◆ Assignment
Quote the listing in full, exactly as given, minus any pictures.

BEGIN

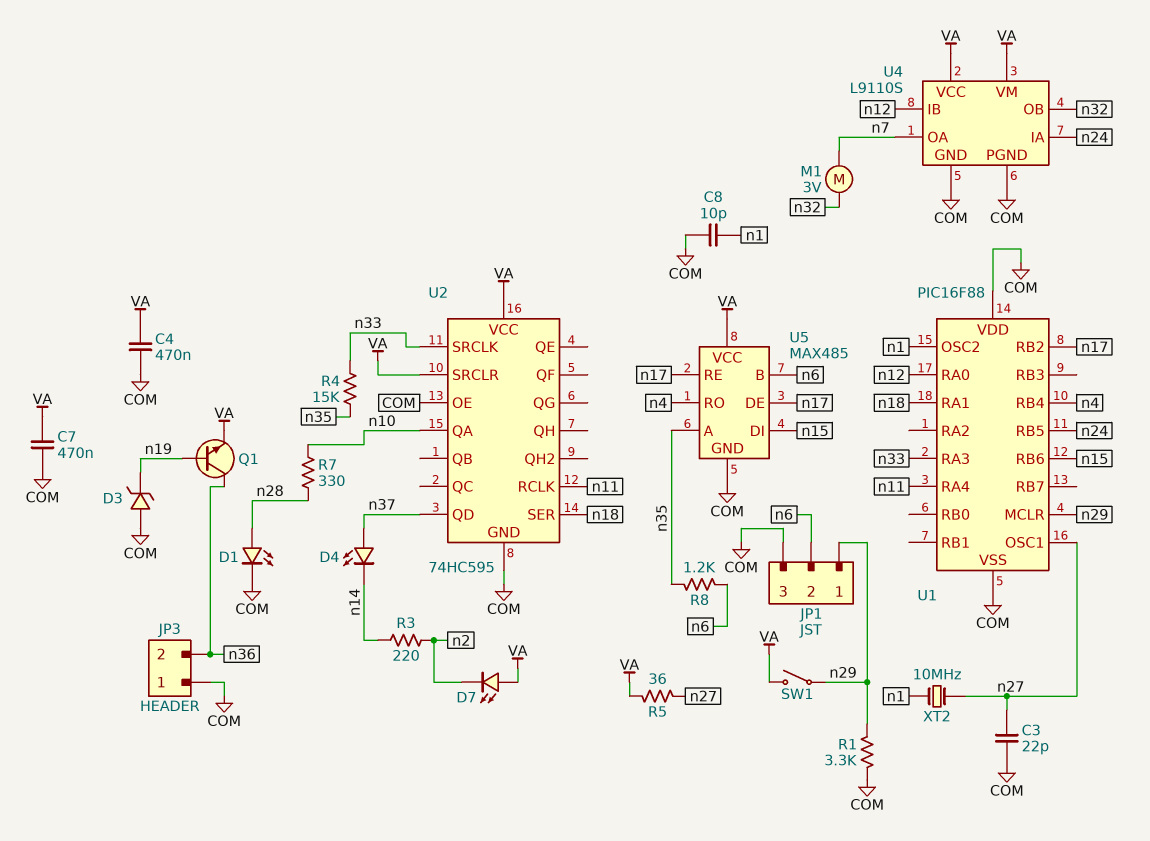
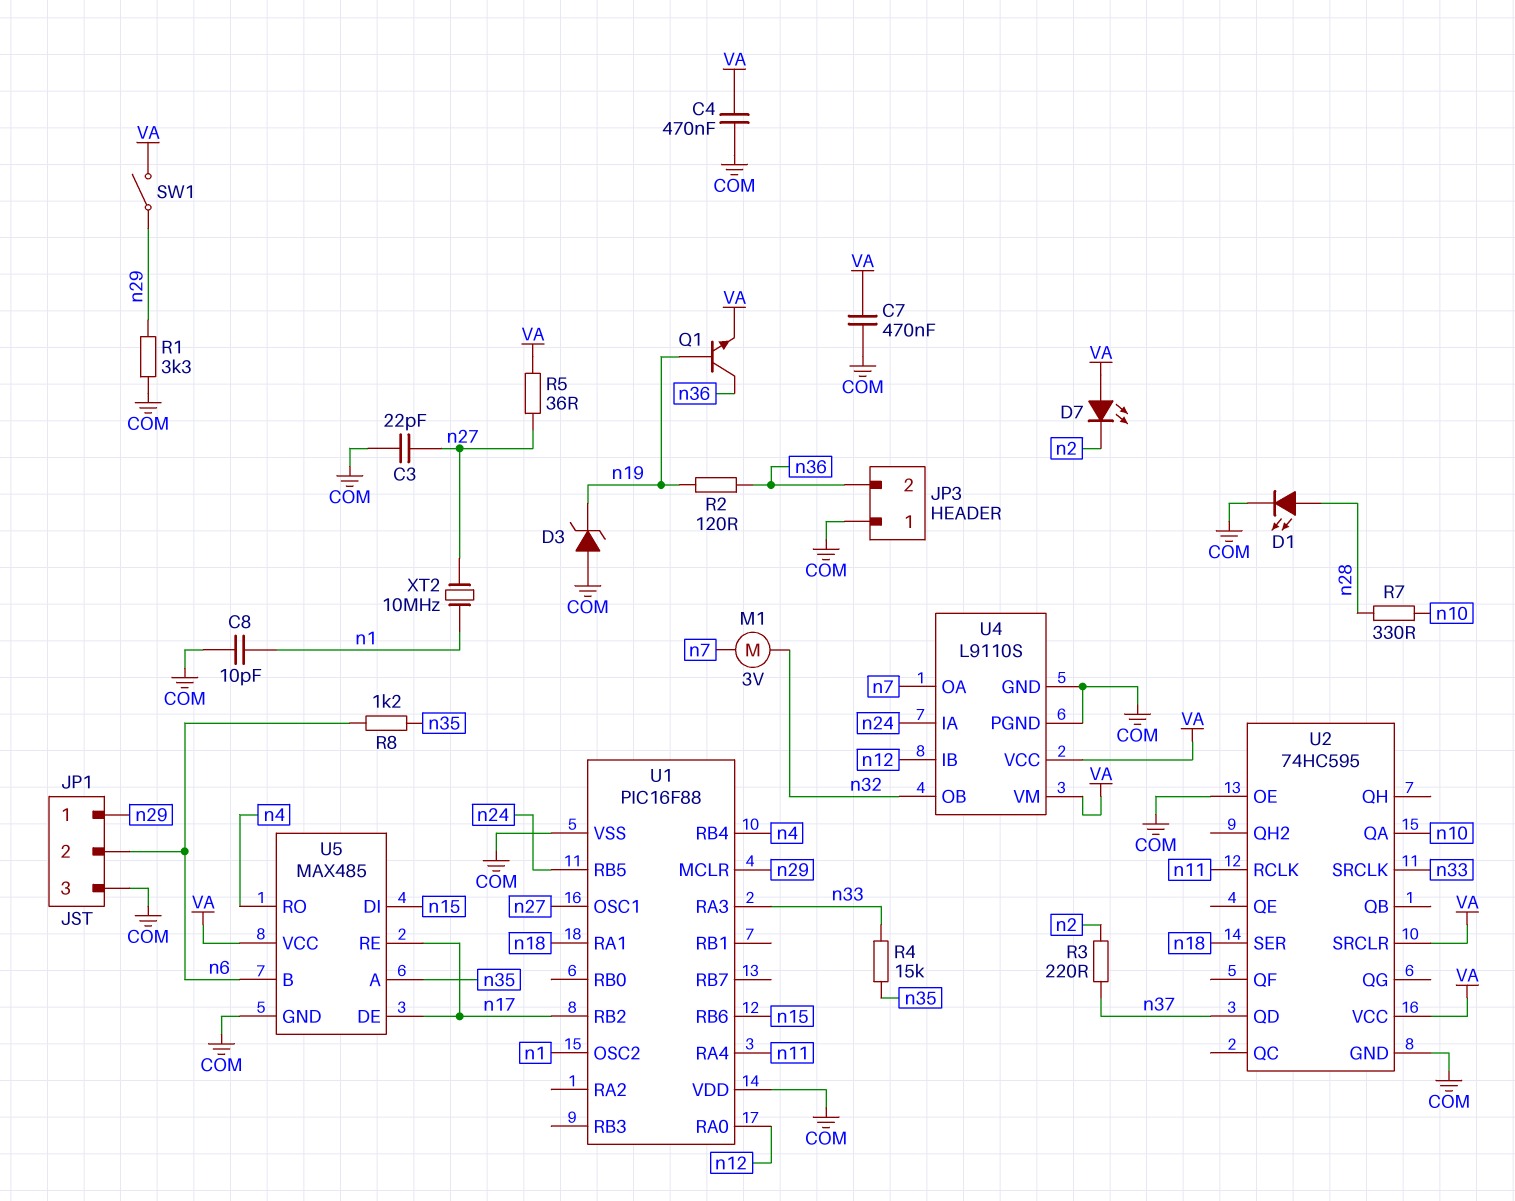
D4: LED (A n37, K n14) -> none
R2: none -> 120 (n19, n36)
R3: 220 (n2, n14) -> 220 (n2, n37)

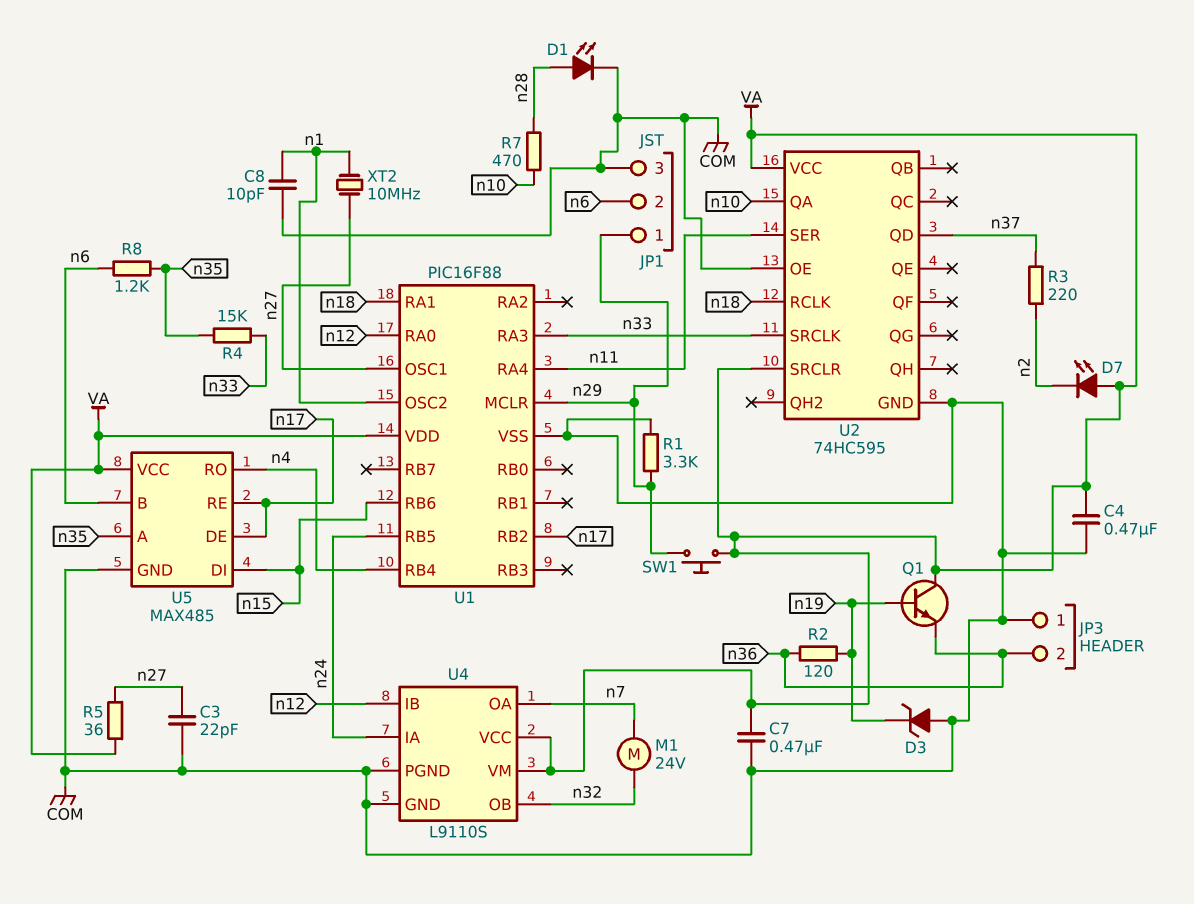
M1: motor 3V (n7, n32) -> motor 24V (n7, n32)
Q1: NPN (B n19, C n36, E VA) -> NPN (B n19, C VA, E n36)
R7: 330 (n10, n28) -> 470 (n10, n28)
SW1: switch (VA, n29) -> button (VA, n29)
U1 pin VDD: COM -> VA
U2 pin RCLK: n11 -> n18
U2 pin SER: n18 -> n11

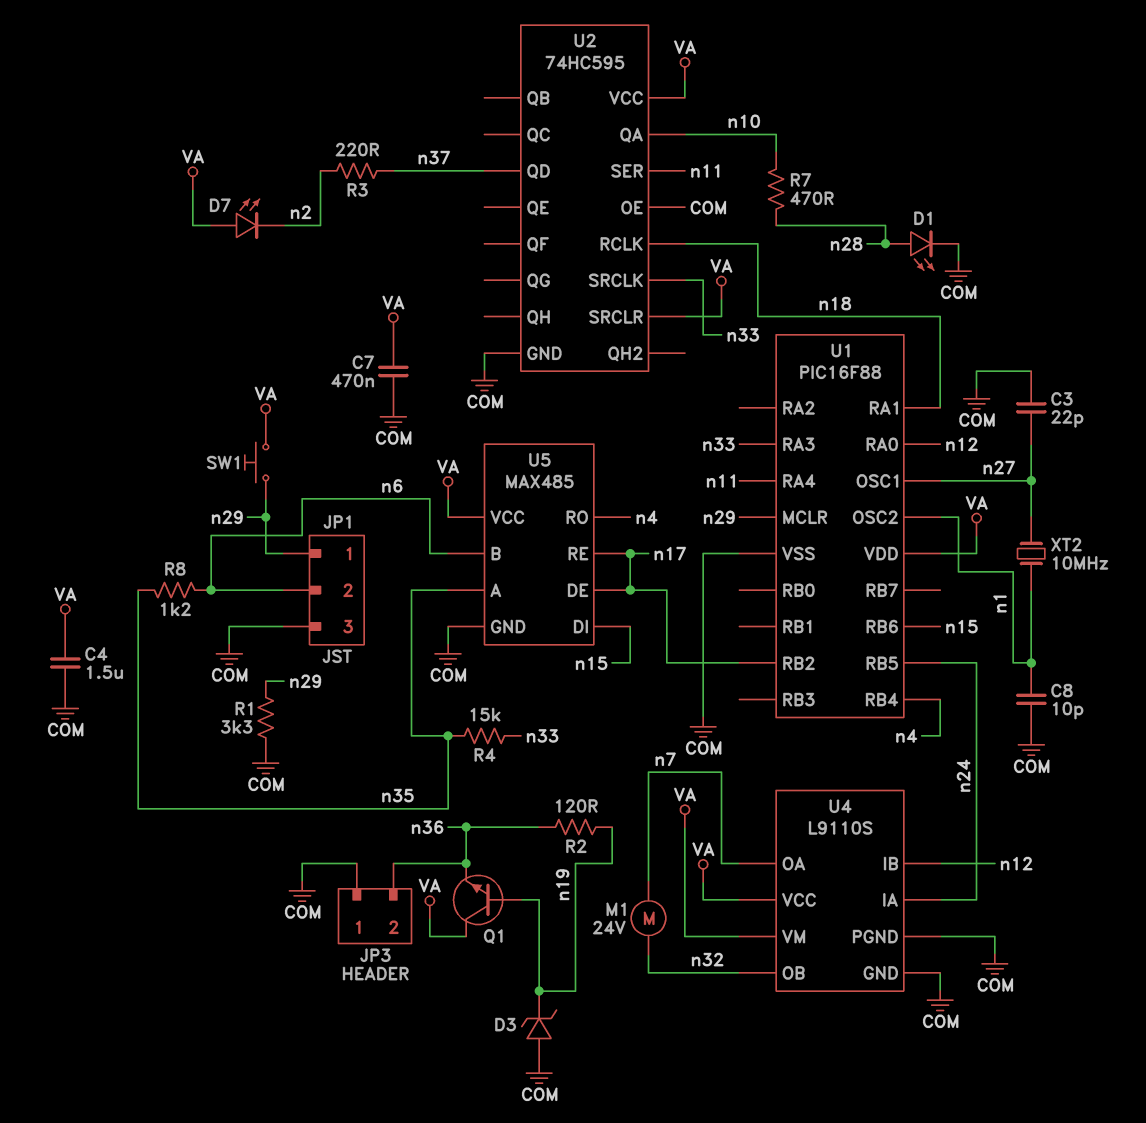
C4: 470nF (COM, VA) -> 1.5uF (COM, VA)
R5: 36 (VA, n27) -> none

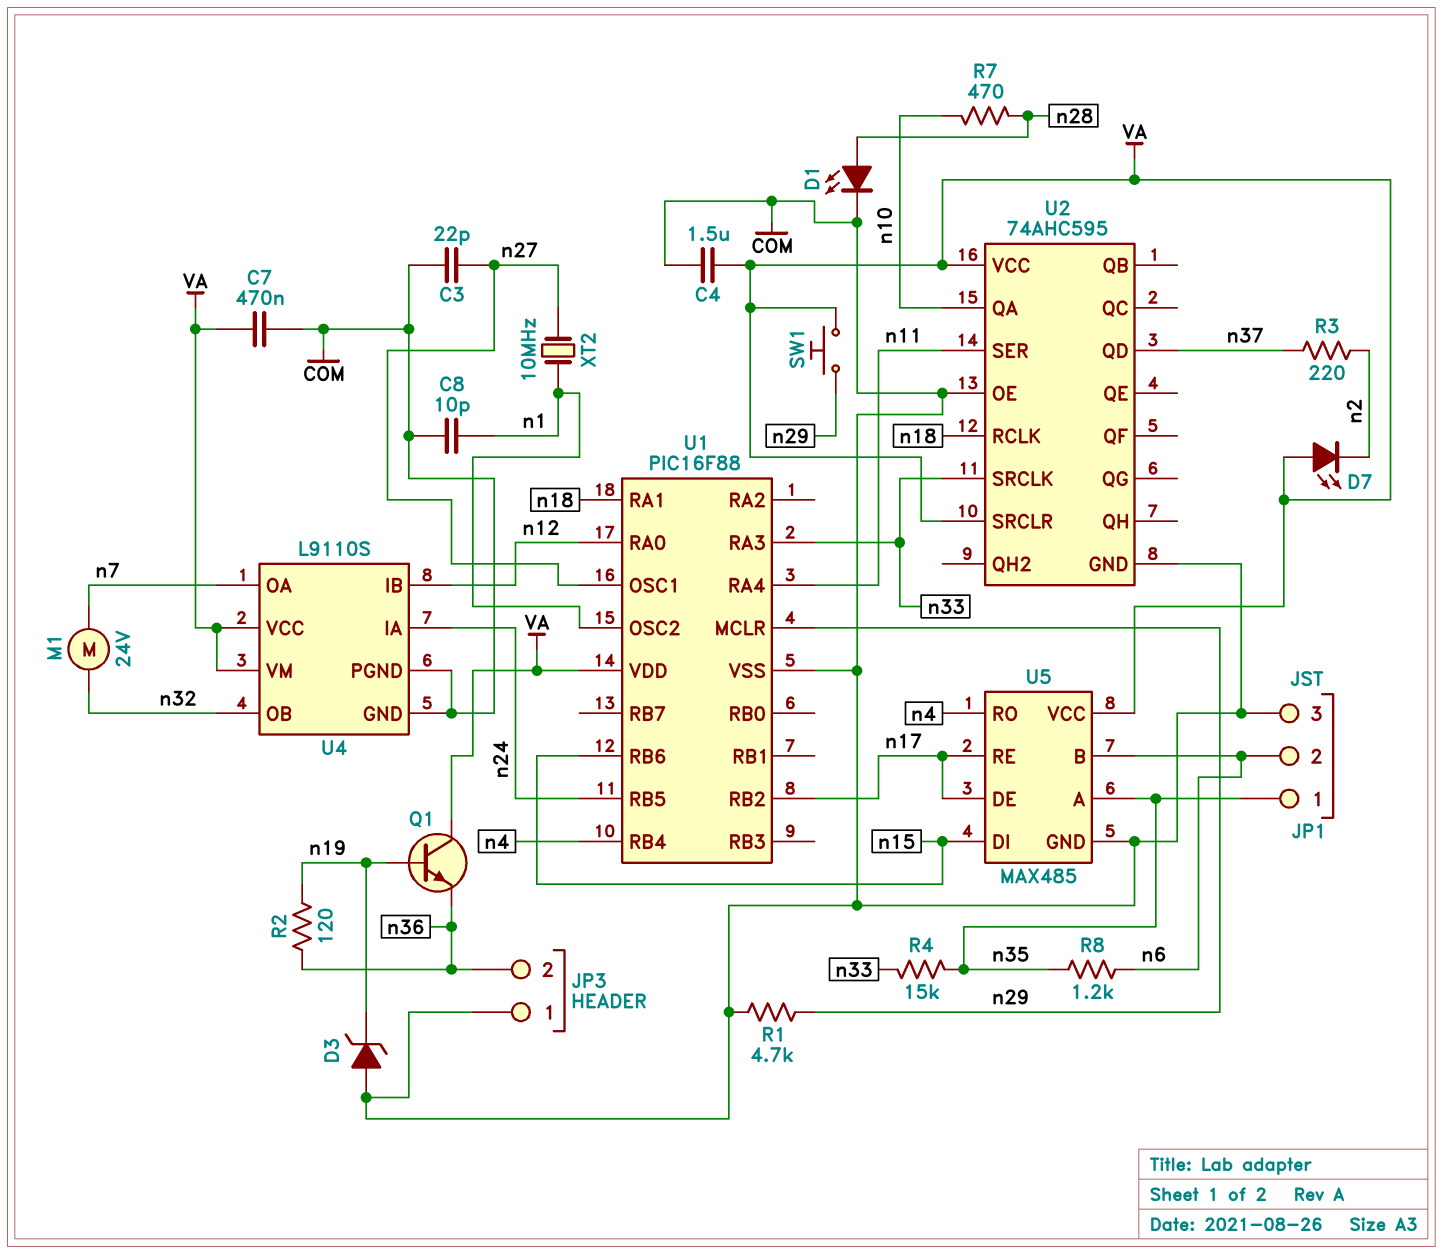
JP1 pin 1: n29 -> n35
R1: 3.3k (COM, n29) -> 4.7k (COM, n29)
U2: 74HC595 -> 74AHC595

END

◆ Result
D4: LED (A n37, K n14) -> none
R2: none -> 120 (n19, n36)
R3: 220 (n2, n14) -> 220 (n2, n37)

M1: motor 3V (n7, n32) -> motor 24V (n7, n32)
Q1: NPN (B n19, C n36, E VA) -> NPN (B n19, C VA, E n36)
R7: 330 (n10, n28) -> 470 (n10, n28)
SW1: switch (VA, n29) -> button (VA, n29)
U1 pin VDD: COM -> VA
U2 pin RCLK: n11 -> n18
U2 pin SER: n18 -> n11

C4: 470nF (COM, VA) -> 1.5uF (COM, VA)
R5: 36 (VA, n27) -> none

JP1 pin 1: n29 -> n35
R1: 3.3k (COM, n29) -> 4.7k (COM, n29)
U2: 74HC595 -> 74AHC595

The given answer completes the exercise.